● Activity
In the records that follow, locate every line with "light" and extract it.

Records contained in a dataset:
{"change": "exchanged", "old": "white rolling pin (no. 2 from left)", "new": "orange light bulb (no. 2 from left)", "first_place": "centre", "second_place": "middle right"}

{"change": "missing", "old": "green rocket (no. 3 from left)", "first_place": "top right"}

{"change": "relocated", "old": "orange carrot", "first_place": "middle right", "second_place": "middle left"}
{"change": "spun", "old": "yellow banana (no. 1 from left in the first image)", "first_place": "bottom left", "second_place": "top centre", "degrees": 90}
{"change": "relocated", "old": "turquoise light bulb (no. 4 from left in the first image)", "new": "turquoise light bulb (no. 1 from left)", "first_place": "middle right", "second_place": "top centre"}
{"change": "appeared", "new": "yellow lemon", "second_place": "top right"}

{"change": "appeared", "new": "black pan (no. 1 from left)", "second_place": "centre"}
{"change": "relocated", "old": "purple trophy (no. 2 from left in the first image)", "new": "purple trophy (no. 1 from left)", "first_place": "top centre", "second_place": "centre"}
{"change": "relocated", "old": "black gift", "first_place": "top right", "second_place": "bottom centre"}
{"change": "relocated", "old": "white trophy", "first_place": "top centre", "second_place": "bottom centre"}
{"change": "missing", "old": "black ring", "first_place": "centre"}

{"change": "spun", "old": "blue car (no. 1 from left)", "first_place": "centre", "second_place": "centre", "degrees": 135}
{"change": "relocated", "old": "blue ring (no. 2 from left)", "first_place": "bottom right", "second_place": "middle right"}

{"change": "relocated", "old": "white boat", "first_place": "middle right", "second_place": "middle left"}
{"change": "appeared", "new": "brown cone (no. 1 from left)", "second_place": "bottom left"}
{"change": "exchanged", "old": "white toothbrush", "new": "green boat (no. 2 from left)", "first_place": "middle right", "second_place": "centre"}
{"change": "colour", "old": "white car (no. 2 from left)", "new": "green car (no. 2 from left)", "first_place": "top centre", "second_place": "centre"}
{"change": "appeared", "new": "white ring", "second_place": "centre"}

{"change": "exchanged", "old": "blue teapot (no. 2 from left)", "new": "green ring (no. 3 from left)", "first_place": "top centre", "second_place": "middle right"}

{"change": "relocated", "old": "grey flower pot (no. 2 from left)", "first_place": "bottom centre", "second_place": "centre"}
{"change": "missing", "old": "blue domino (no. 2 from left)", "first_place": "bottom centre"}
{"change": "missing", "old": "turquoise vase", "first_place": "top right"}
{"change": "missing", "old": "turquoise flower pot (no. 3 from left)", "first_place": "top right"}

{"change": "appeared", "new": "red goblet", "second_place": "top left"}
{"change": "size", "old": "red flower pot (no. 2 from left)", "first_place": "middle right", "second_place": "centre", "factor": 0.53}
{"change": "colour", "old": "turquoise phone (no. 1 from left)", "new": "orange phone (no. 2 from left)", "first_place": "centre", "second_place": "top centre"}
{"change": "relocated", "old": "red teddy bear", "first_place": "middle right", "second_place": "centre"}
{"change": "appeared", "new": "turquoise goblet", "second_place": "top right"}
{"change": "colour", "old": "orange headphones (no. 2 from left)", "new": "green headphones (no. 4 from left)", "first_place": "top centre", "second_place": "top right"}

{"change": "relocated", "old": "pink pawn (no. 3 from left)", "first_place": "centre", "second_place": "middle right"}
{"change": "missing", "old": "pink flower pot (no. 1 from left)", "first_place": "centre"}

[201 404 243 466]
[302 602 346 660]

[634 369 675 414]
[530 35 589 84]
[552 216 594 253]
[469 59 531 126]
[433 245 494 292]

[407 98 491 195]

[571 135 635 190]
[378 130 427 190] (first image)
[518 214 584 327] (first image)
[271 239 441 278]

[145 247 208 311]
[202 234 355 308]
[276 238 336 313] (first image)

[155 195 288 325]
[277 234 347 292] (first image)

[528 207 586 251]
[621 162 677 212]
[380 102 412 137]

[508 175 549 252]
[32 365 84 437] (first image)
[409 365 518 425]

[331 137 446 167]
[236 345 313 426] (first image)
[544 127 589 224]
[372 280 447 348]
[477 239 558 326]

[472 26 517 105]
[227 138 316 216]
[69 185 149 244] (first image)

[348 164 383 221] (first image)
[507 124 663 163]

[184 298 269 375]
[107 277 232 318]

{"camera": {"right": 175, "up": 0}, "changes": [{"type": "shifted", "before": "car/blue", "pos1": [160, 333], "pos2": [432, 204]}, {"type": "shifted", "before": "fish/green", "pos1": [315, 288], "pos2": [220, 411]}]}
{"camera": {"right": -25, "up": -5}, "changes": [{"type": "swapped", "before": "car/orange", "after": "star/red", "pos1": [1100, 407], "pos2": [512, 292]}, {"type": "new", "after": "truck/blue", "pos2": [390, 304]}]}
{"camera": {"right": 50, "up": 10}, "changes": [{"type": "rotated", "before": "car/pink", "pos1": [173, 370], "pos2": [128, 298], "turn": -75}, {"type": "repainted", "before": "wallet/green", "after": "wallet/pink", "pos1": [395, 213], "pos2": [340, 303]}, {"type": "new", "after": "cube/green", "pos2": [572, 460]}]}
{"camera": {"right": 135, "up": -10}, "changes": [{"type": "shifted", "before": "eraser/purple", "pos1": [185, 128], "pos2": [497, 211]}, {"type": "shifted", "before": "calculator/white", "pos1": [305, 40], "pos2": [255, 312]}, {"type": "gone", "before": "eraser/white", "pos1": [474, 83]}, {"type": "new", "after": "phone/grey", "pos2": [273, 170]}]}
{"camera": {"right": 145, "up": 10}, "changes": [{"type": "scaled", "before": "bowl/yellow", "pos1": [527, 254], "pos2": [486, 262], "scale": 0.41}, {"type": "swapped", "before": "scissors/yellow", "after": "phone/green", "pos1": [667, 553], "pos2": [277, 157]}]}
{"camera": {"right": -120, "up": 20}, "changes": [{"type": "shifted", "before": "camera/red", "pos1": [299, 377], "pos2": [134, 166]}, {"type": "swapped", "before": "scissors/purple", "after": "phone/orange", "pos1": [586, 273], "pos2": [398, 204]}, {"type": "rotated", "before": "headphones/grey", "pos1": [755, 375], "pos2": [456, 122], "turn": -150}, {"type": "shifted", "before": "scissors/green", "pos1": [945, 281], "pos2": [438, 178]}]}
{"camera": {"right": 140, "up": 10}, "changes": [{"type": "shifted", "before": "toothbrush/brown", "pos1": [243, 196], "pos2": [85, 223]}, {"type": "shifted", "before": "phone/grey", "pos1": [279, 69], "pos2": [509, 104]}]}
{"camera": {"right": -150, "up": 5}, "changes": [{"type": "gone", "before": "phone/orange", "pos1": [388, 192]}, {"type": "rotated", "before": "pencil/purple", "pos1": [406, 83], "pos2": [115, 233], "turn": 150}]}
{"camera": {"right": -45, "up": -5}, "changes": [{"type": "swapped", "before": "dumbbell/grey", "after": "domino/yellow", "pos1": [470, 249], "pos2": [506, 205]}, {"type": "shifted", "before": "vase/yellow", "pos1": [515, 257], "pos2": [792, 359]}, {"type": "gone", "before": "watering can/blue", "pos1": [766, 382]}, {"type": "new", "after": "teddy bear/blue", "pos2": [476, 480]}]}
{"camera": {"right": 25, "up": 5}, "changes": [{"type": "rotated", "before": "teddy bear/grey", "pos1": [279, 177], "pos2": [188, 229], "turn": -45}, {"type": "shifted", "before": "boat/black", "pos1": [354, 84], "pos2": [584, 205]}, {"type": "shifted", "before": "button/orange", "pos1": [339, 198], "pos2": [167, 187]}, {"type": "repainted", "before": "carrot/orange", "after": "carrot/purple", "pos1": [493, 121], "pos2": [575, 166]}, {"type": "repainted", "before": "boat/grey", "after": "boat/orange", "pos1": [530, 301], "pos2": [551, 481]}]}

● Solution to this task
{"change": "exchanged", "old": "white rolling pin (no. 2 from left)", "new": "orange light bulb (no. 2 from left)", "first_place": "centre", "second_place": "middle right"}
{"change": "relocated", "old": "turquoise light bulb (no. 4 from left in the first image)", "new": "turquoise light bulb (no. 1 from left)", "first_place": "middle right", "second_place": "top centre"}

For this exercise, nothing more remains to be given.